Records from a data source
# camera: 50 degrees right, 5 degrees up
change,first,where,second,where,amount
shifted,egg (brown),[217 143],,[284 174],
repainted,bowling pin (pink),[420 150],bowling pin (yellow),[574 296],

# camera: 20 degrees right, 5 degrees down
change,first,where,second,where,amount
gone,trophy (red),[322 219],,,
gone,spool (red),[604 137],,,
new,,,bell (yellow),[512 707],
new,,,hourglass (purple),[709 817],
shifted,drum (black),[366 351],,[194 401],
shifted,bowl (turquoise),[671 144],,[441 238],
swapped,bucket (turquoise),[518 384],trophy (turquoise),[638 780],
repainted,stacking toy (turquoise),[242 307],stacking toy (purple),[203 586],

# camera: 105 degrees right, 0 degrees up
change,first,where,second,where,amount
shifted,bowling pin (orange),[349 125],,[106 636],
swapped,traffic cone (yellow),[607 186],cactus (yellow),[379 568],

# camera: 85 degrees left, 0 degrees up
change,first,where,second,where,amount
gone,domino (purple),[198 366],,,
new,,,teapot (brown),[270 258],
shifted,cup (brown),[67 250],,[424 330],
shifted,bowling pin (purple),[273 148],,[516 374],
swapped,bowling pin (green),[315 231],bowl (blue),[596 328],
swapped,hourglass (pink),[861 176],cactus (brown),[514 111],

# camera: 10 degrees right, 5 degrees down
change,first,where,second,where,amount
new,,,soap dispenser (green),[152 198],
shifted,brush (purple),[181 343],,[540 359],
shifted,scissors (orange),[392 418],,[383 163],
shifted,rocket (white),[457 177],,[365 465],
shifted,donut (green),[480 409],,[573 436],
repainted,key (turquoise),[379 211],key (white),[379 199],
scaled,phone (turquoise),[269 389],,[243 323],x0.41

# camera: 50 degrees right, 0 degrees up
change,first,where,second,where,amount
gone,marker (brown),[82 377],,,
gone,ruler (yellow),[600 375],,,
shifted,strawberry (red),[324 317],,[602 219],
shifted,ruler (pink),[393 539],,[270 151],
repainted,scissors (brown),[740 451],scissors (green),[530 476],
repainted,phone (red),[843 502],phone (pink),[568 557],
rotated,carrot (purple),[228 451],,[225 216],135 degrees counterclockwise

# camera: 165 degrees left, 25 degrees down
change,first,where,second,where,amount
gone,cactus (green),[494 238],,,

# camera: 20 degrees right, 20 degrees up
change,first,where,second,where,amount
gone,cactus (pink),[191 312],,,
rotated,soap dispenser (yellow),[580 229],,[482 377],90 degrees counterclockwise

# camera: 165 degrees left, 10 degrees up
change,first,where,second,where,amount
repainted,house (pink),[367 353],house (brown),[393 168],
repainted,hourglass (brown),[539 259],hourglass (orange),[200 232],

- [TASK ITEM] List every line above that holds the word "repainted".

- [WRITTEN SOLUTION]
repainted,bowling pin (pink),[420 150],bowling pin (yellow),[574 296],
repainted,stacking toy (turquoise),[242 307],stacking toy (purple),[203 586],
repainted,key (turquoise),[379 211],key (white),[379 199],
repainted,scissors (brown),[740 451],scissors (green),[530 476],
repainted,phone (red),[843 502],phone (pink),[568 557],
repainted,house (pink),[367 353],house (brown),[393 168],
repainted,hourglass (brown),[539 259],hourglass (orange),[200 232],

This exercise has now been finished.